::: SUPPLIED DATA
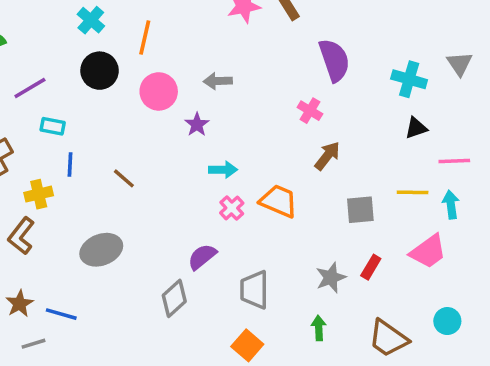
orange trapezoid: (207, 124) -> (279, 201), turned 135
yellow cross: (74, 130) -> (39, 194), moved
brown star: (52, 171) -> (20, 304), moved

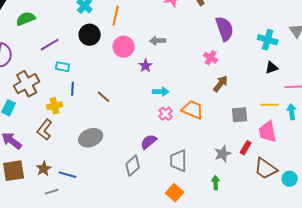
pink trapezoid: (428, 251) -> (268, 132), moved, turned 115
brown trapezoid: (388, 338) -> (266, 169), moved

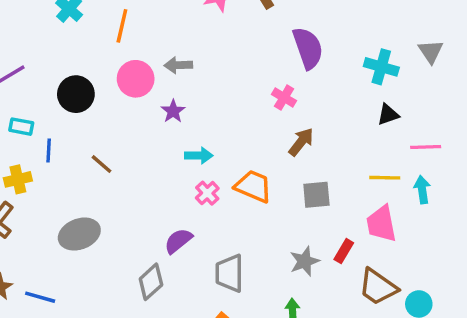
black circle: (90, 35) -> (76, 94), moved
gray arrow: (158, 41) -> (178, 65), moved
cyan rectangle: (63, 67) -> (21, 127), moved
gray square: (240, 115) -> (316, 195), moved

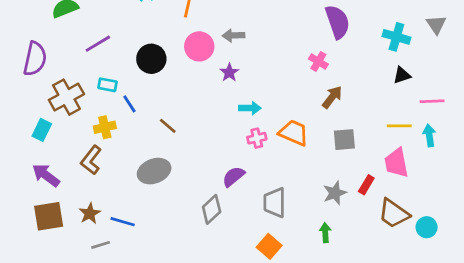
blue line: (49, 150) -> (129, 104), turned -36
brown line: (101, 164) -> (168, 126), moved
pink cross: (207, 193) -> (257, 138), turned 30

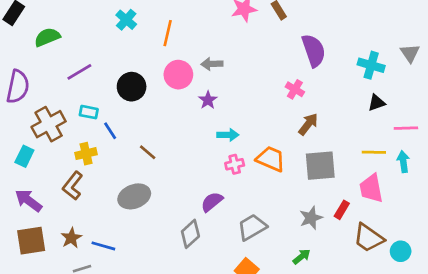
gray square: (344, 140) -> (320, 166), size x1.4
gray trapezoid: (275, 203) -> (252, 227), turned 60
green arrow: (325, 233) -> (302, 257), turned 54

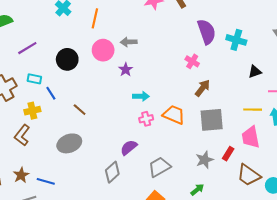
cyan cross: (371, 65) -> (236, 40), moved

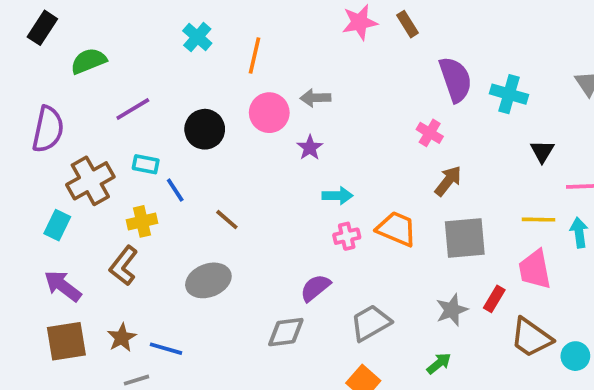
black triangle: (255, 72) -> (542, 151), turned -40
gray diamond: (112, 172) -> (286, 332), turned 35

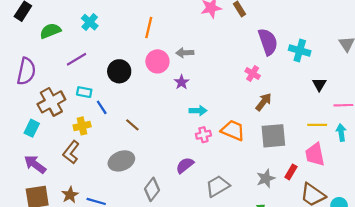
cyan cross: (197, 37) -> (90, 22), moved
gray diamond: (286, 332) -> (152, 189), moved, turned -45

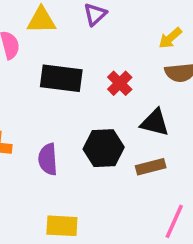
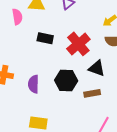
black rectangle: (61, 78) -> (45, 38), size x0.7
red cross: (120, 83) -> (78, 44), size x1.6

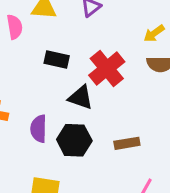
black triangle: (97, 68) -> (81, 97), moved
black hexagon: (66, 80) -> (74, 140), moved

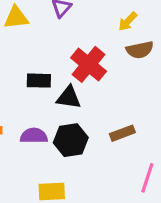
black rectangle: (57, 60) -> (39, 81), moved
purple semicircle: (39, 129) -> (34, 136), turned 100

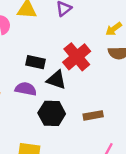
purple semicircle: (34, 136) -> (26, 89), moved

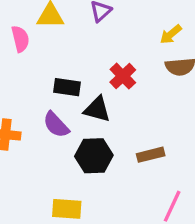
red cross: (77, 57) -> (123, 76), size x0.7
purple semicircle: (26, 89) -> (56, 125), turned -140

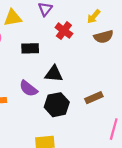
red cross: (123, 76) -> (64, 31), moved
black rectangle: (67, 87) -> (30, 48), moved

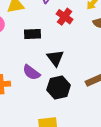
black triangle: (54, 74) -> (55, 58), turned 48

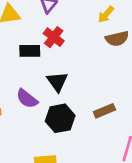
red cross: (65, 17) -> (54, 37), moved

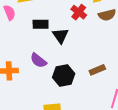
red cross: (54, 37) -> (79, 12), moved
black triangle: (57, 82) -> (60, 36), moved

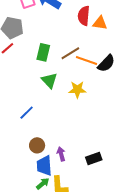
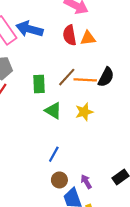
blue line: (27, 113) -> (54, 154), moved

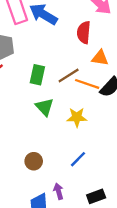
orange triangle: (88, 38) -> (100, 58), moved
blue line: (54, 154) -> (78, 159), moved
brown circle: (59, 180) -> (34, 161), moved

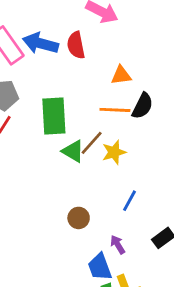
red semicircle: (84, 32) -> (76, 45), moved
green rectangle: (37, 75) -> (54, 116), size x1.5
brown line: (69, 76) -> (92, 143), moved

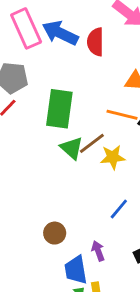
brown circle: (79, 218) -> (55, 233), moved

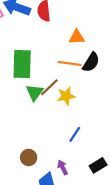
green triangle: (72, 148) -> (35, 92), turned 30

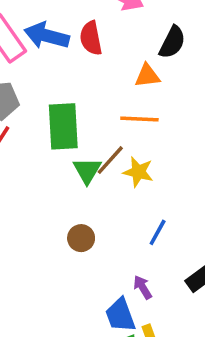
black semicircle: (91, 62) -> (172, 42), moved
yellow star: (66, 96) -> (138, 172), turned 30
brown circle: (29, 157) -> (81, 238), moved

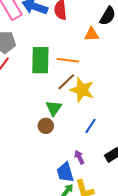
orange line: (139, 119) -> (68, 60), moved
green triangle: (87, 170) -> (54, 108), moved
yellow star: (138, 172) -> (82, 90), size x1.4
::::::
WHAT YOU WILL DO -> Copy the whole listing exactly, excluding the pictures in it.

OUTPUT FOR THIS EXERCISE ->
orange trapezoid: (207, 124) -> (279, 201), turned 135
yellow cross: (74, 130) -> (39, 194), moved
brown star: (52, 171) -> (20, 304), moved

pink trapezoid: (428, 251) -> (268, 132), moved, turned 115
brown trapezoid: (388, 338) -> (266, 169), moved

black circle: (90, 35) -> (76, 94), moved
gray arrow: (158, 41) -> (178, 65), moved
cyan rectangle: (63, 67) -> (21, 127), moved
gray square: (240, 115) -> (316, 195), moved

blue line: (49, 150) -> (129, 104), turned -36
brown line: (101, 164) -> (168, 126), moved
pink cross: (207, 193) -> (257, 138), turned 30

gray square: (344, 140) -> (320, 166), size x1.4
gray trapezoid: (275, 203) -> (252, 227), turned 60
green arrow: (325, 233) -> (302, 257), turned 54

cyan cross: (371, 65) -> (236, 40), moved

black triangle: (255, 72) -> (542, 151), turned -40
gray diamond: (112, 172) -> (286, 332), turned 35

cyan cross: (197, 37) -> (90, 22), moved
gray diamond: (286, 332) -> (152, 189), moved, turned -45

black rectangle: (61, 78) -> (45, 38), size x0.7
red cross: (120, 83) -> (78, 44), size x1.6

black triangle: (97, 68) -> (81, 97), moved
black hexagon: (66, 80) -> (74, 140), moved

black rectangle: (57, 60) -> (39, 81), moved
purple semicircle: (39, 129) -> (34, 136), turned 100

purple semicircle: (34, 136) -> (26, 89), moved

red cross: (77, 57) -> (123, 76), size x0.7
purple semicircle: (26, 89) -> (56, 125), turned -140

red cross: (123, 76) -> (64, 31), moved
black rectangle: (67, 87) -> (30, 48), moved

black triangle: (54, 74) -> (55, 58), turned 48

red cross: (65, 17) -> (54, 37), moved

red cross: (54, 37) -> (79, 12), moved
black triangle: (57, 82) -> (60, 36), moved

blue line: (27, 113) -> (54, 154), moved

orange triangle: (88, 38) -> (100, 58), moved
blue line: (54, 154) -> (78, 159), moved
brown circle: (59, 180) -> (34, 161), moved

red semicircle: (84, 32) -> (76, 45), moved
green rectangle: (37, 75) -> (54, 116), size x1.5
brown line: (69, 76) -> (92, 143), moved

brown circle: (79, 218) -> (55, 233), moved

green triangle: (72, 148) -> (35, 92), turned 30

black semicircle: (91, 62) -> (172, 42), moved
yellow star: (66, 96) -> (138, 172), turned 30
brown circle: (29, 157) -> (81, 238), moved

orange line: (139, 119) -> (68, 60), moved
green triangle: (87, 170) -> (54, 108), moved
yellow star: (138, 172) -> (82, 90), size x1.4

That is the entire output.